[Coordinate-based change listings]

....

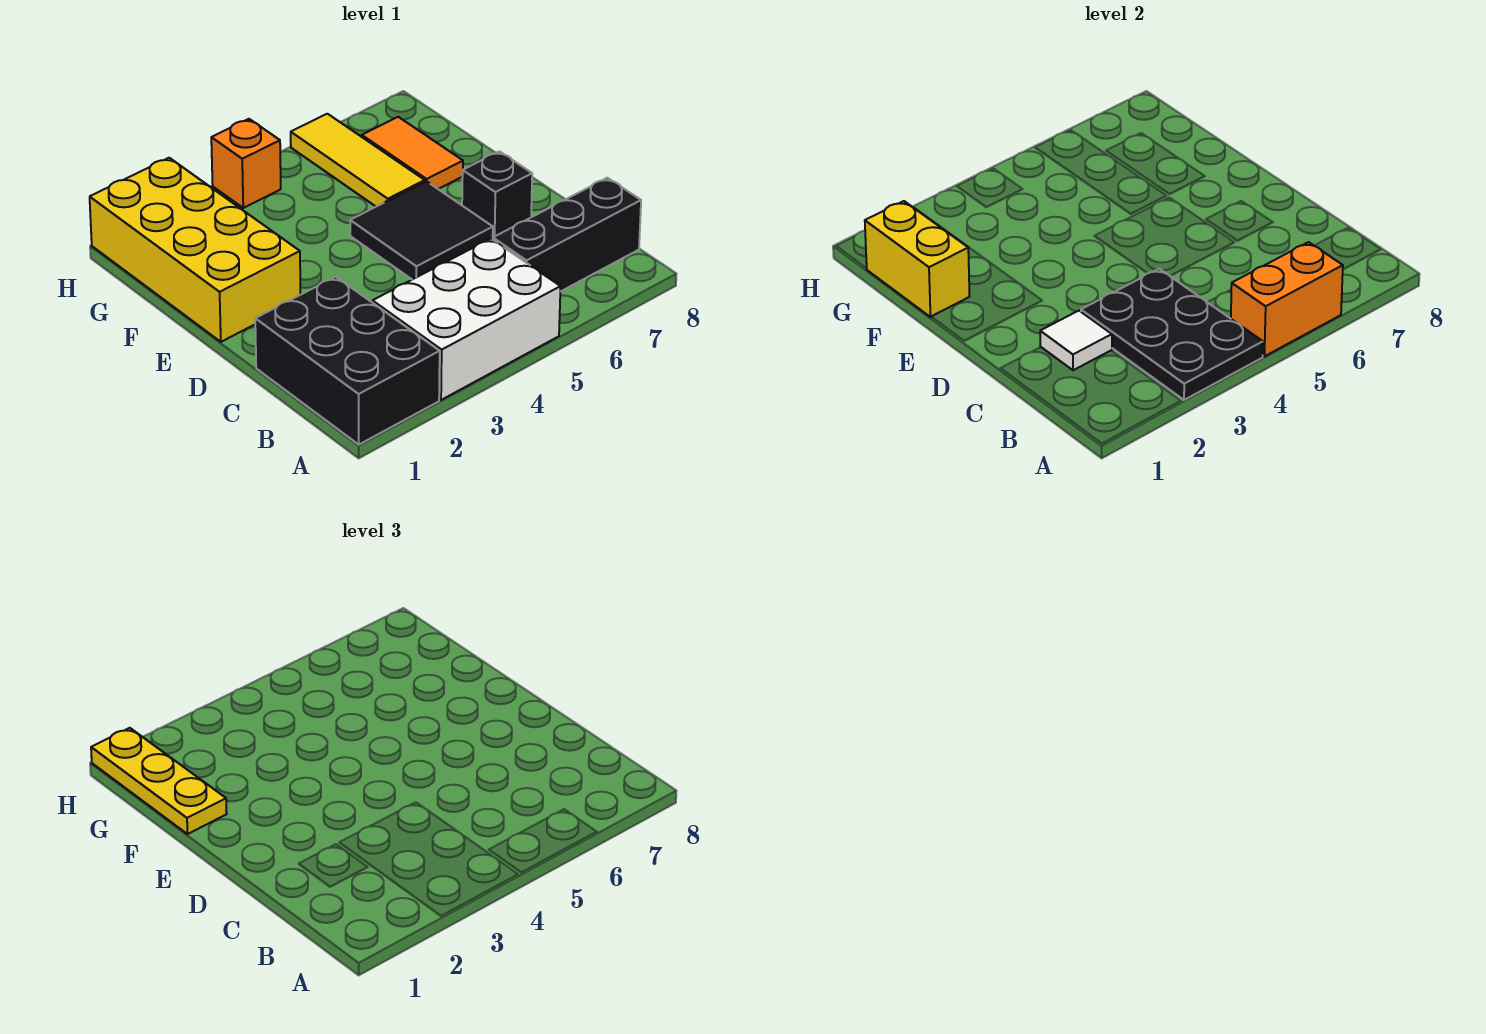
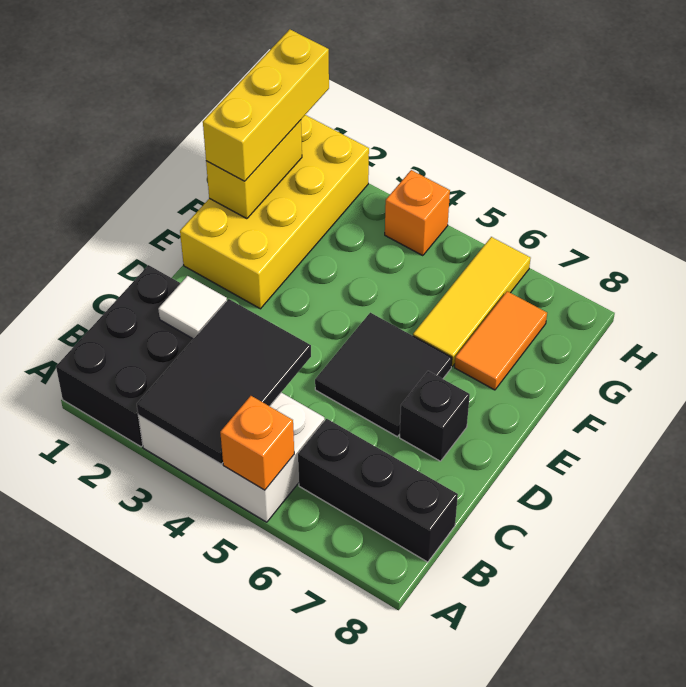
black plate A3:C4 level 2 -> black tile A3:C4 level 2
orange brick A5:A6 level 2 -> orange brick A5 level 2
yellow plate F1:H1 level 3 -> yellow brick F1:H1 level 3

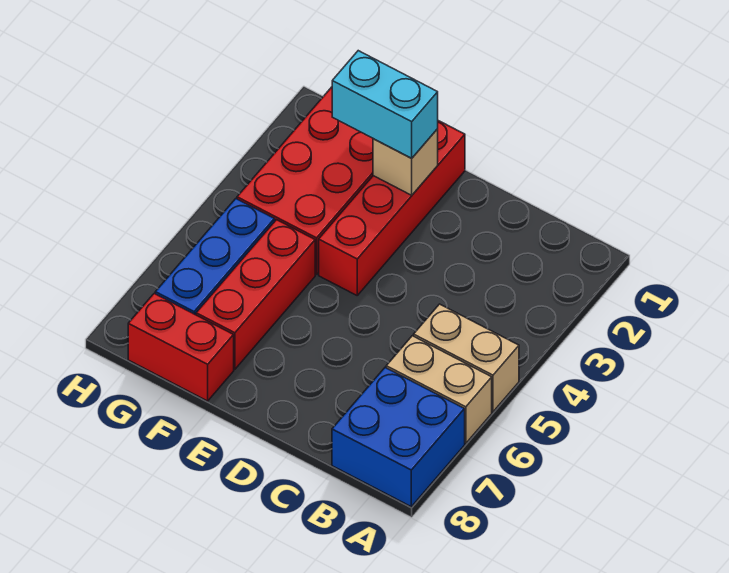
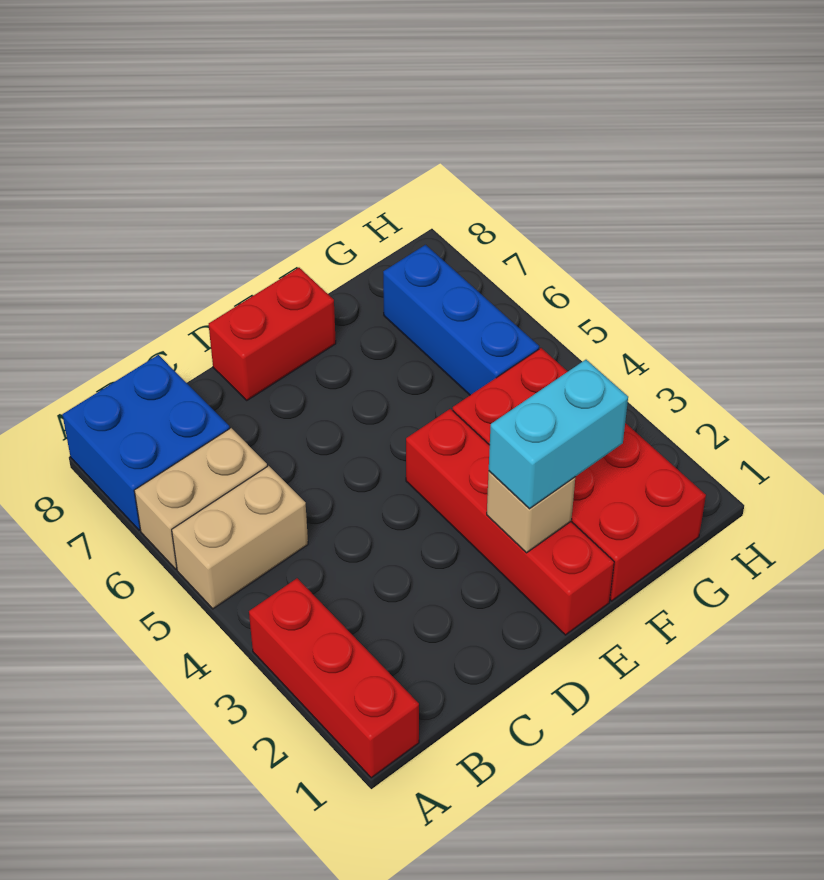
red brick F5:F7 level 1 -> red brick A1:A3 level 1
red brick F8:G8 level 1 -> red brick D8:E8 level 1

....

◆ **WHAT THE TASK ASKS**: Search the records above for the string "brick". Copy every line that contains it.

◆ **REPLY TO THE TASK**:
orange brick A5:A6 level 2 -> orange brick A5 level 2
yellow plate F1:H1 level 3 -> yellow brick F1:H1 level 3
red brick F5:F7 level 1 -> red brick A1:A3 level 1
red brick F8:G8 level 1 -> red brick D8:E8 level 1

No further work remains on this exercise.